BEGIN Input data

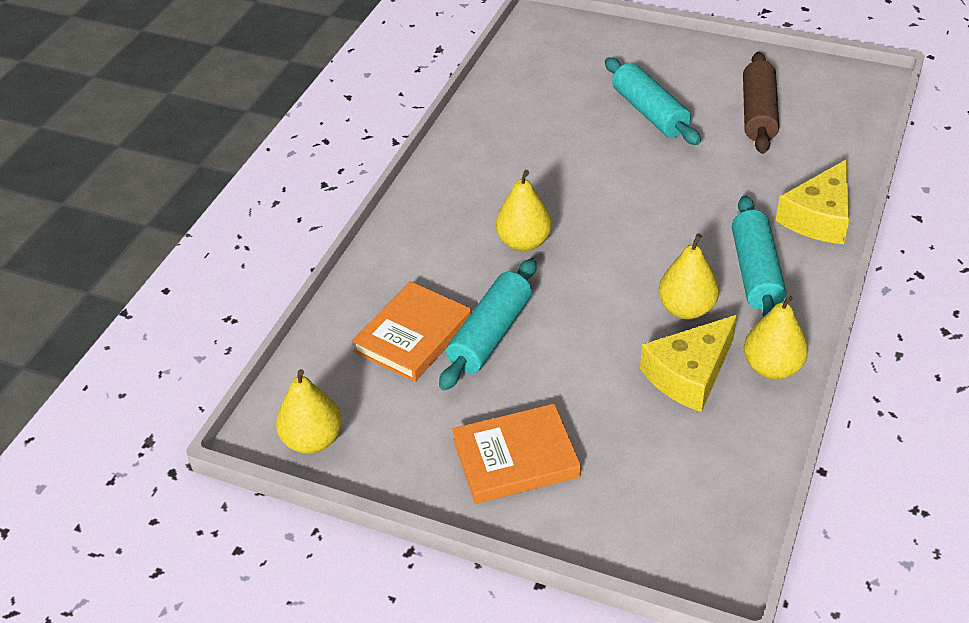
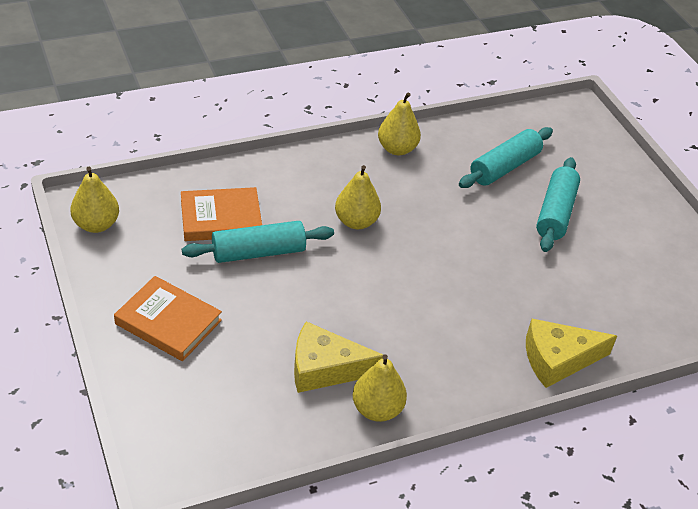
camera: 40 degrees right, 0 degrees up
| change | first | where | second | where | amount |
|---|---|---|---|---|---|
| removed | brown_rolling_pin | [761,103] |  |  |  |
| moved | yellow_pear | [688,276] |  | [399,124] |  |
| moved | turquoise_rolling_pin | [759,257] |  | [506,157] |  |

END Input data

Each entry above must be printed exactly, apart from its pictures.

camera: 40 degrees right, 0 degrees up
| change | first | where | second | where | amount |
|---|---|---|---|---|---|
| removed | brown_rolling_pin | [761,103] |  |  |  |
| moved | yellow_pear | [688,276] |  | [399,124] |  |
| moved | turquoise_rolling_pin | [759,257] |  | [506,157] |  |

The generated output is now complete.